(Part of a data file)
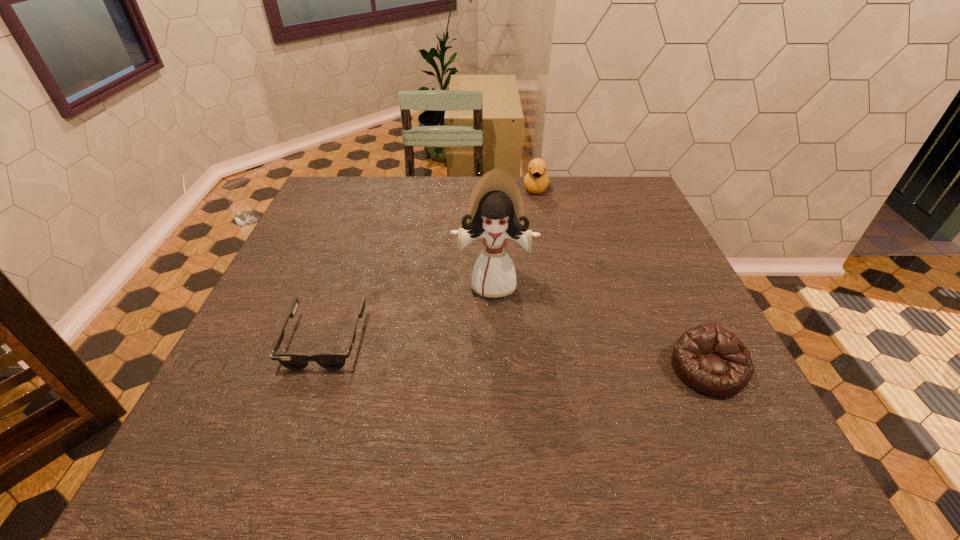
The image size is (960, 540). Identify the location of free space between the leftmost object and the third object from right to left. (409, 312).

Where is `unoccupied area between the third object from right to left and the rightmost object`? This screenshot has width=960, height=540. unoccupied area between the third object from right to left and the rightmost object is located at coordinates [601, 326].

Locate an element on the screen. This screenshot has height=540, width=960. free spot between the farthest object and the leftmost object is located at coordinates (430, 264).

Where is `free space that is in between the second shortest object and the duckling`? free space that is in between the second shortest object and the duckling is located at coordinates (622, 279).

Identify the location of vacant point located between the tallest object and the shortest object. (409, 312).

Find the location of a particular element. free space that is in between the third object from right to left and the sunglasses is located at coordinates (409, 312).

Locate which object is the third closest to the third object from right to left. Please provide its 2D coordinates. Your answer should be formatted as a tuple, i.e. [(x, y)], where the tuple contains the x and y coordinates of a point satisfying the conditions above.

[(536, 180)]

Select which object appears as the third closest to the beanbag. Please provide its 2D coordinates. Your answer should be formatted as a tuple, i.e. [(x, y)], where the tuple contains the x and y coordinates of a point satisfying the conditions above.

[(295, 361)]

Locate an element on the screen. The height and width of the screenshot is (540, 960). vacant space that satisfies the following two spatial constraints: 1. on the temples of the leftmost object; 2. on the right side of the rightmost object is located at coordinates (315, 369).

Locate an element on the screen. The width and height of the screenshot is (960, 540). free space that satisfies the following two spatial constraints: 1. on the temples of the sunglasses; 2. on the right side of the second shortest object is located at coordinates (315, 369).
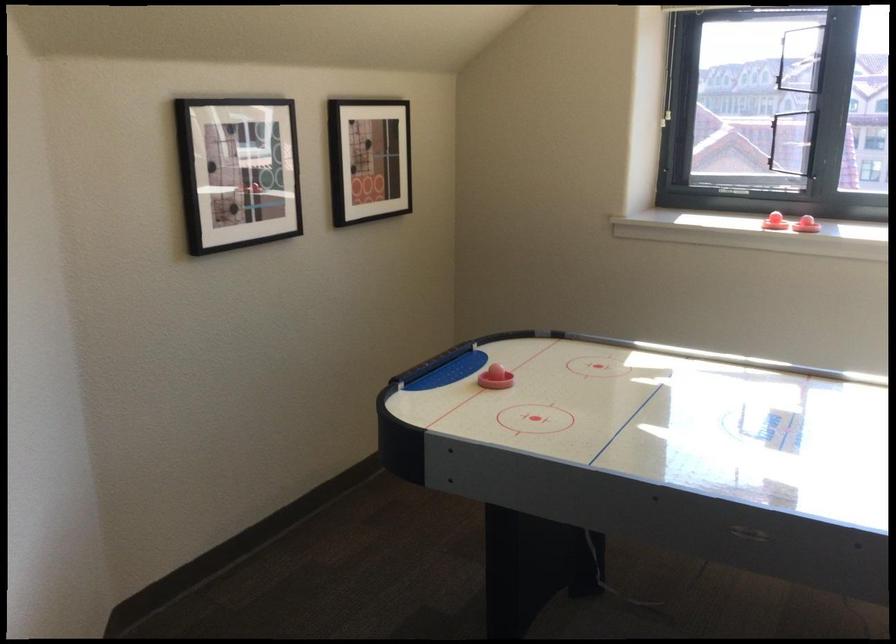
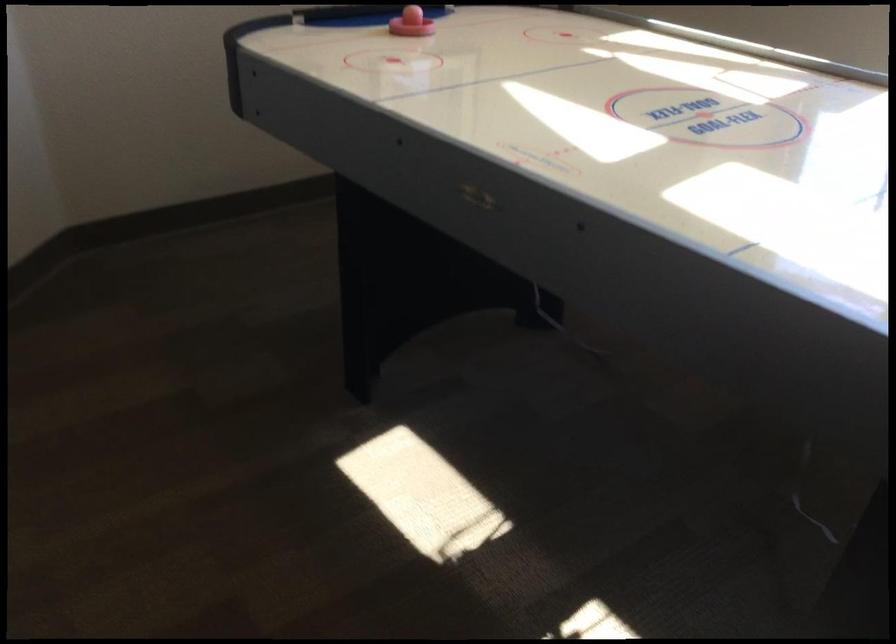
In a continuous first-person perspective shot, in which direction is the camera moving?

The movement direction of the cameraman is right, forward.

**BRIEF:** Please show each line of the records above that contains the word "should".

**EXERCISE RESULT:**
Locate which object is the third closest to the third object from right to left. Please provide its 2D coordinates. Your answer should be formatted as a tuple, i.e. [(x, y)], where the tuple contains the x and y coordinates of a point satisfying the conditions above.
Select which object appears as the third closest to the beanbag. Please provide its 2D coordinates. Your answer should be formatted as a tuple, i.e. [(x, y)], where the tuple contains the x and y coordinates of a point satisfying the conditions above.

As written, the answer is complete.